◆ **What to produce**
Copy every one of these entries word for word.

Stored data
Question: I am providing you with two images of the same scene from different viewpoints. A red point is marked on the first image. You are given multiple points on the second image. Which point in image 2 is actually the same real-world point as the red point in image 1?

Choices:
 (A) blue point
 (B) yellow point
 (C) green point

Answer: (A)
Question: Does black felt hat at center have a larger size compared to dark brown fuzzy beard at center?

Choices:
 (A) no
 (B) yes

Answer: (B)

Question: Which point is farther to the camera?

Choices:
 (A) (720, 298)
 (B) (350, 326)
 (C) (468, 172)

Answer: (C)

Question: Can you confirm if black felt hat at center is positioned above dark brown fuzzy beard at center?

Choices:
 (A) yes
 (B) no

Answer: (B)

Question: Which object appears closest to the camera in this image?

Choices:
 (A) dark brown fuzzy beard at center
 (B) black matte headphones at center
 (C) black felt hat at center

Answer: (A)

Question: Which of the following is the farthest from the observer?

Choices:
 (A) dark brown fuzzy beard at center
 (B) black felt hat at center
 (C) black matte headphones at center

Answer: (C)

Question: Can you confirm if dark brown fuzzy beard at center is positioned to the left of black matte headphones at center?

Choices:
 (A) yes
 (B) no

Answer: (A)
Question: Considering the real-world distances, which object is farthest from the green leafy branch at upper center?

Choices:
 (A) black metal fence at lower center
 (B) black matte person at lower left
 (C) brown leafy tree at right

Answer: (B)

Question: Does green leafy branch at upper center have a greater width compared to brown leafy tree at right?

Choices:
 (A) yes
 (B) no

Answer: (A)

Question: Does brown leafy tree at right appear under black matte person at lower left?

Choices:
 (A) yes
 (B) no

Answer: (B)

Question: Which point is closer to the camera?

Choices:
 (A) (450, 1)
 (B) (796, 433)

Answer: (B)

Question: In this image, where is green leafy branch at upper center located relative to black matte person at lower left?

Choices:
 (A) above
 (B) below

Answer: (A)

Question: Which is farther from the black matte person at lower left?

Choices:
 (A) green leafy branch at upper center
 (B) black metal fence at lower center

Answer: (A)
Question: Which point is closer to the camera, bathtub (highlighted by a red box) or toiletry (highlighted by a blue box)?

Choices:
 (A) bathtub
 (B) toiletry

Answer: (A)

◆ **Written answer**
Question: I am providing you with two images of the same scene from different viewpoints. A red point is marked on the first image. You are given multiple points on the second image. Which point in image 2 is actually the same real-world point as the red point in image 1?

Choices:
 (A) blue point
 (B) yellow point
 (C) green point

Answer: (A)
Question: Does black felt hat at center have a larger size compared to dark brown fuzzy beard at center?

Choices:
 (A) no
 (B) yes

Answer: (B)

Question: Which point is farther to the camera?

Choices:
 (A) (720, 298)
 (B) (350, 326)
 (C) (468, 172)

Answer: (C)

Question: Can you confirm if black felt hat at center is positioned above dark brown fuzzy beard at center?

Choices:
 (A) yes
 (B) no

Answer: (B)

Question: Which object appears closest to the camera in this image?

Choices:
 (A) dark brown fuzzy beard at center
 (B) black matte headphones at center
 (C) black felt hat at center

Answer: (A)

Question: Which of the following is the farthest from the observer?

Choices:
 (A) dark brown fuzzy beard at center
 (B) black felt hat at center
 (C) black matte headphones at center

Answer: (C)

Question: Can you confirm if dark brown fuzzy beard at center is positioned to the left of black matte headphones at center?

Choices:
 (A) yes
 (B) no

Answer: (A)
Question: Considering the real-world distances, which object is farthest from the green leafy branch at upper center?

Choices:
 (A) black metal fence at lower center
 (B) black matte person at lower left
 (C) brown leafy tree at right

Answer: (B)

Question: Does green leafy branch at upper center have a greater width compared to brown leafy tree at right?

Choices:
 (A) yes
 (B) no

Answer: (A)

Question: Does brown leafy tree at right appear under black matte person at lower left?

Choices:
 (A) yes
 (B) no

Answer: (B)

Question: Which point is closer to the camera?

Choices:
 (A) (450, 1)
 (B) (796, 433)

Answer: (B)

Question: In this image, where is green leafy branch at upper center located relative to black matte person at lower left?

Choices:
 (A) above
 (B) below

Answer: (A)

Question: Which is farther from the black matte person at lower left?

Choices:
 (A) green leafy branch at upper center
 (B) black metal fence at lower center

Answer: (A)
Question: Which point is closer to the camera, bathtub (highlighted by a red box) or toiletry (highlighted by a blue box)?

Choices:
 (A) bathtub
 (B) toiletry

Answer: (A)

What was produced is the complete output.